Instructions to follow:
Please say how many lines in the material include the string "green", and nothing else.

Data for review:
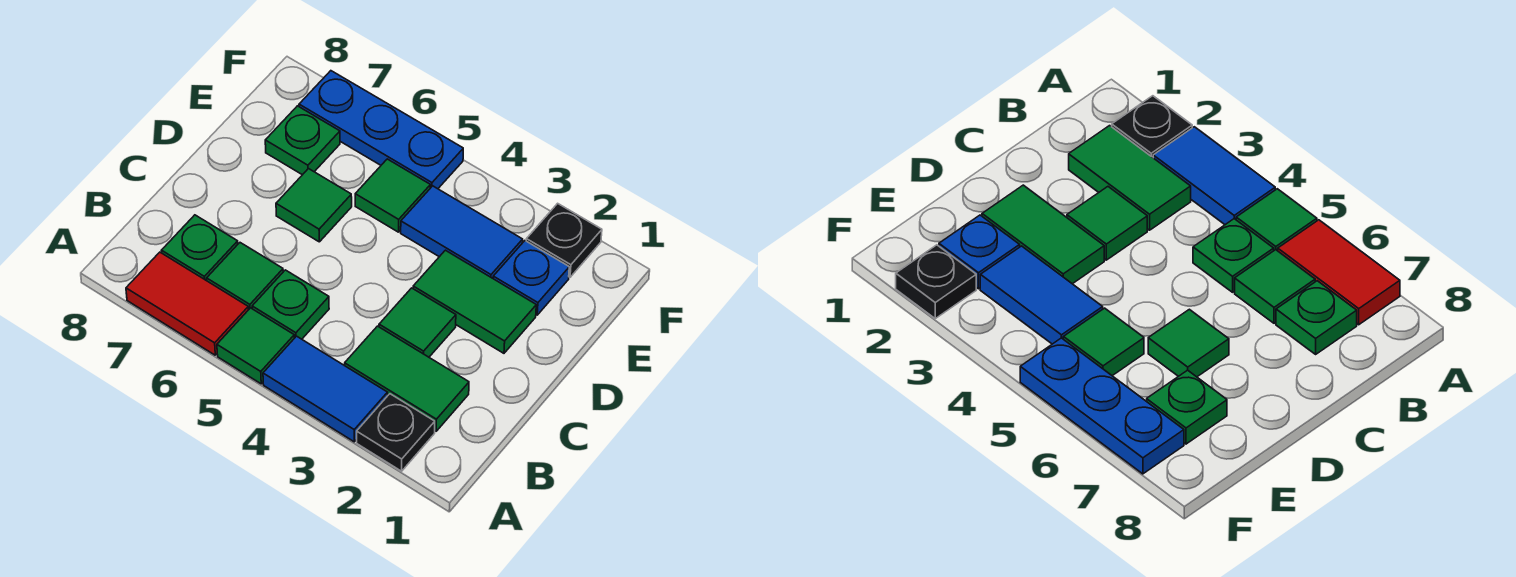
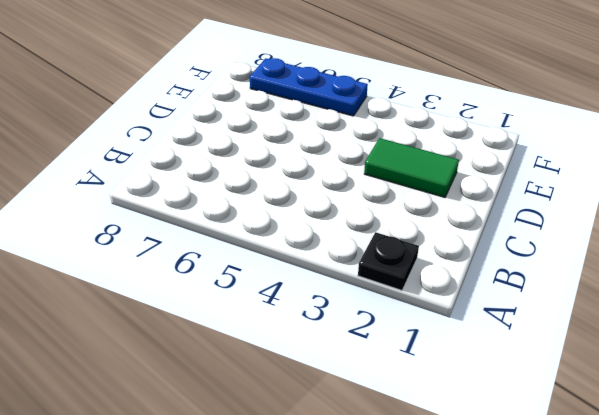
none -> blue tile A3:A4 level 1
none -> green tile A5 level 1
none -> red tile A6:A7 level 1

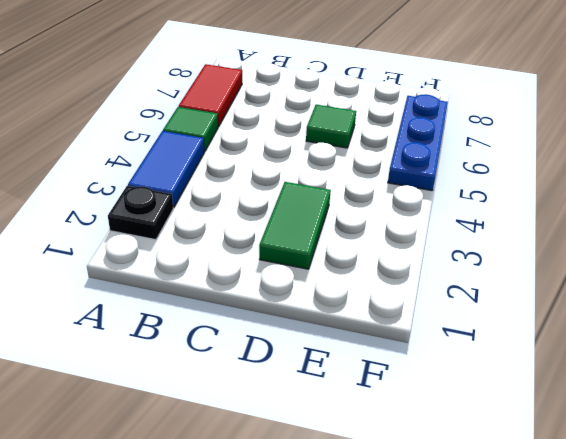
none -> green tile B2:B3 level 1
none -> green plate B5 level 1
none -> green tile B6 level 1

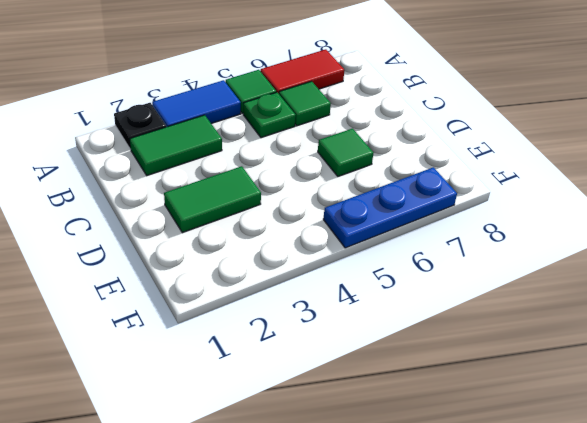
none -> green plate B7 level 1
none -> green tile C3 level 1
none -> blue plate E2 level 1

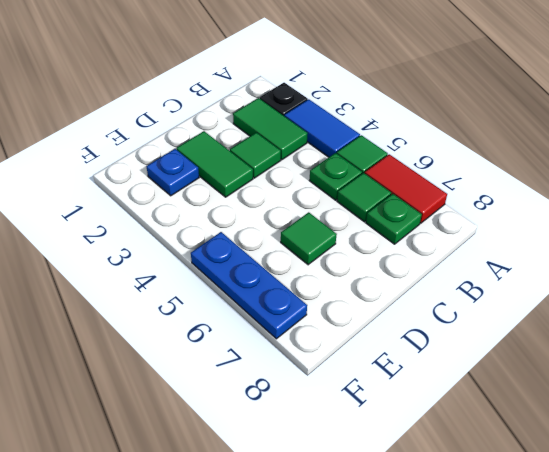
none -> blue tile E3:E4 level 1
none -> green tile E5 level 1
none -> green plate E7 level 1

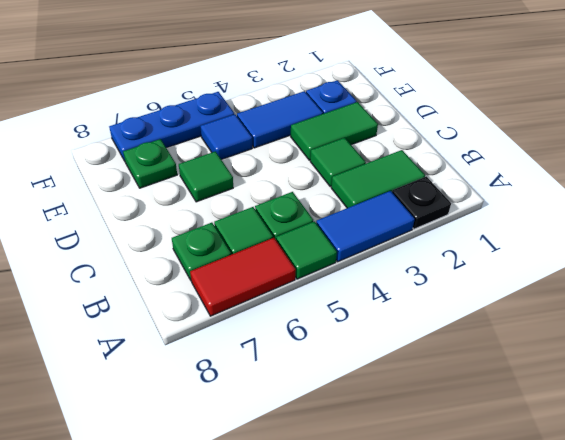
blue tile E5 level 1 -> green tile E5 level 1
none -> black plate F2 level 1

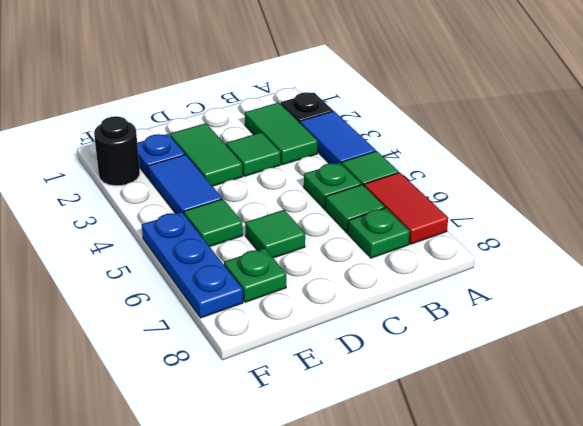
black round brick F2 level 1 -> black plate F2 level 1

Answer to the problem:
9